▶ **Problem**:
Every entry must reappear in your answer exactly as written, though its pictures must not.

(Dataset records)
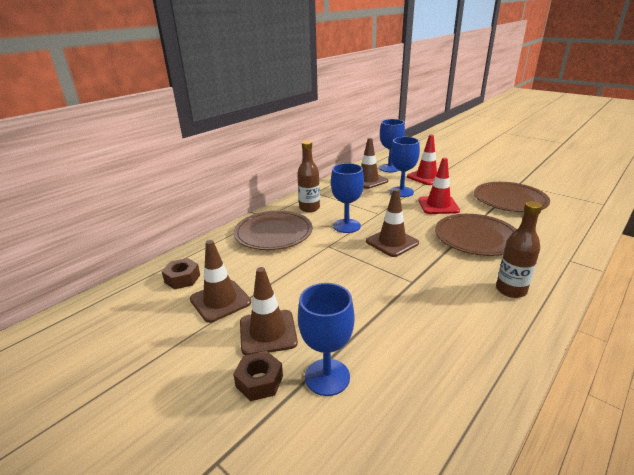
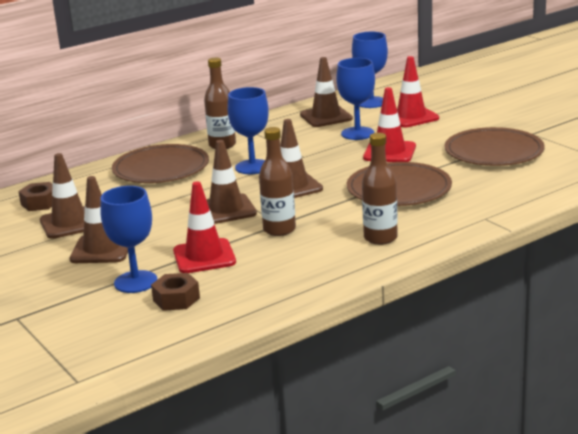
camera: 15 degrees right, 5 degrees down
(259, 381) = (75, 279): brown nut -> brown nut (176, 299)
(355, 271) = (226, 210): none -> brown traffic cone
(374, 331) = (204, 256): none -> red traffic cone
(417, 289) = (279, 230): none -> brown bottle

▶ **The completed task**:
camera: 15 degrees right, 5 degrees down
(259, 381) = (75, 279): brown nut -> brown nut (176, 299)
(355, 271) = (226, 210): none -> brown traffic cone
(374, 331) = (204, 256): none -> red traffic cone
(417, 289) = (279, 230): none -> brown bottle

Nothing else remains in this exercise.